### The problem
All entries are to be transcribed verbatim, but images are not carried over.

### Records for the exercise
----------------

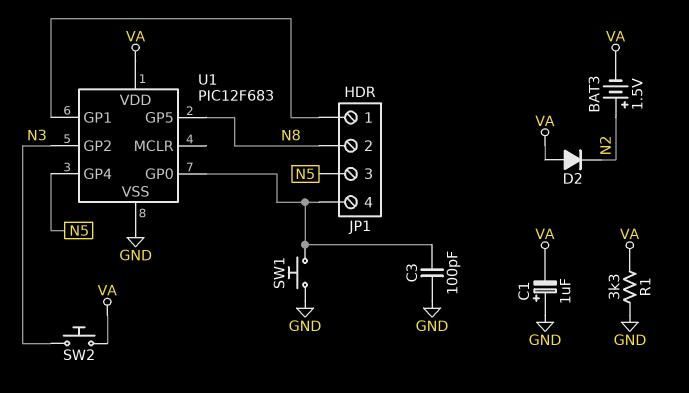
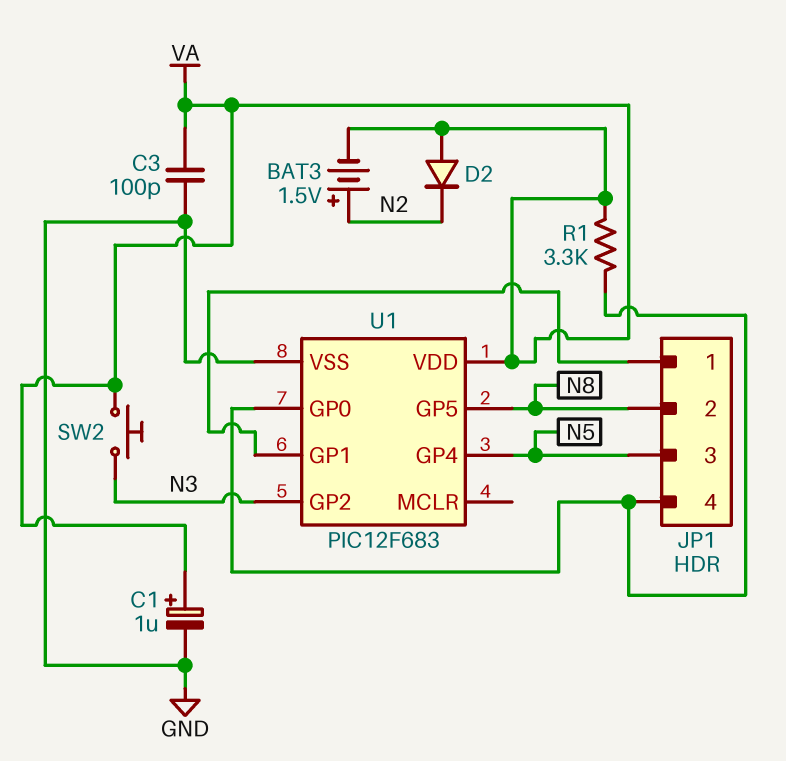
C1: 1uF (plus GND, minus VA) -> 1uF (plus VA, minus GND)
C3: 100pF (GND, JP1/4) -> 100pF (GND, VA)
R1: 3.3k (GND, VA) -> 3.3k (JP1/4, VA)
SW1: button (GND, JP1/4) -> none

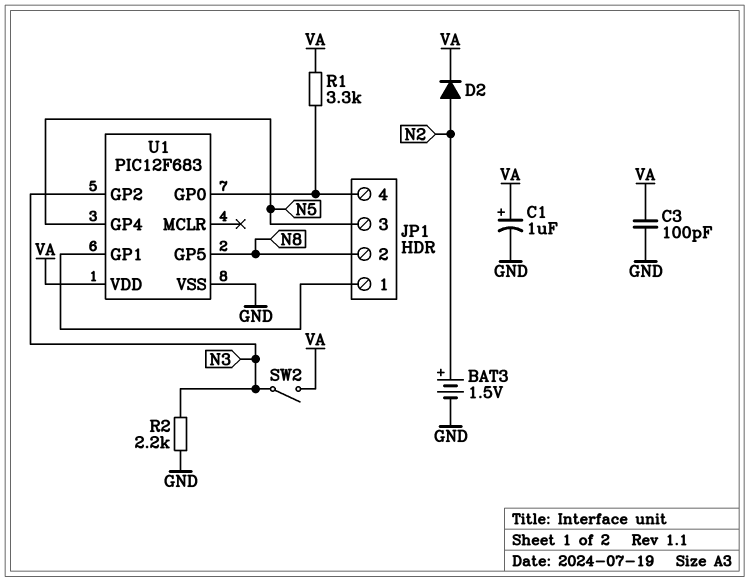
BAT3: 1.5V (plus N2, minus VA) -> 1.5V (plus N2, minus GND)
D2: diode (A VA, K N2) -> diode (A N2, K VA)
R2: none -> 2.2k (GND, N3)
SW2: button (N3, VA) -> switch (N3, VA)

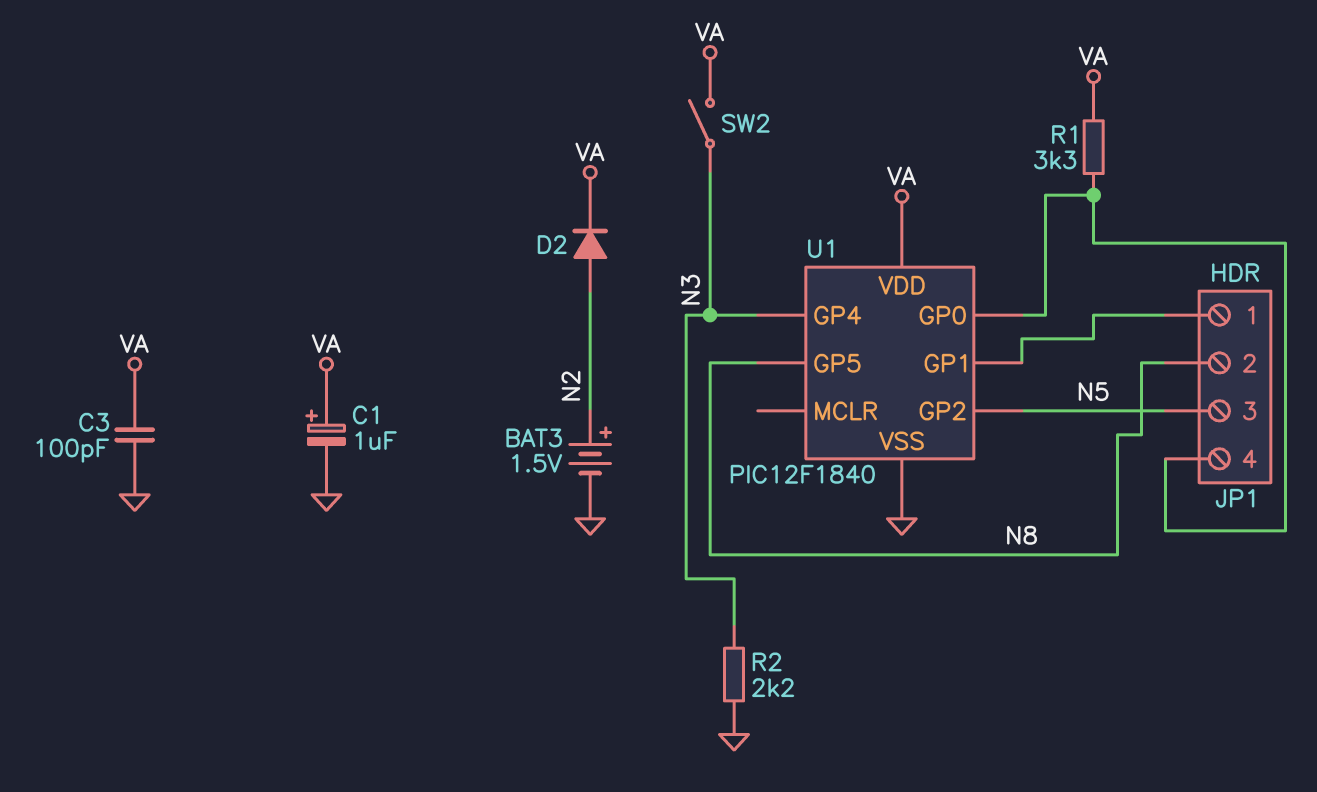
U1: PIC12F683 -> PIC12F1840
U1 pin GP2: N3 -> N5
U1 pin GP4: N5 -> N3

----------------

### Task solution
C1: 1uF (plus GND, minus VA) -> 1uF (plus VA, minus GND)
C3: 100pF (GND, JP1/4) -> 100pF (GND, VA)
R1: 3.3k (GND, VA) -> 3.3k (JP1/4, VA)
SW1: button (GND, JP1/4) -> none

BAT3: 1.5V (plus N2, minus VA) -> 1.5V (plus N2, minus GND)
D2: diode (A VA, K N2) -> diode (A N2, K VA)
R2: none -> 2.2k (GND, N3)
SW2: button (N3, VA) -> switch (N3, VA)

U1: PIC12F683 -> PIC12F1840
U1 pin GP2: N3 -> N5
U1 pin GP4: N5 -> N3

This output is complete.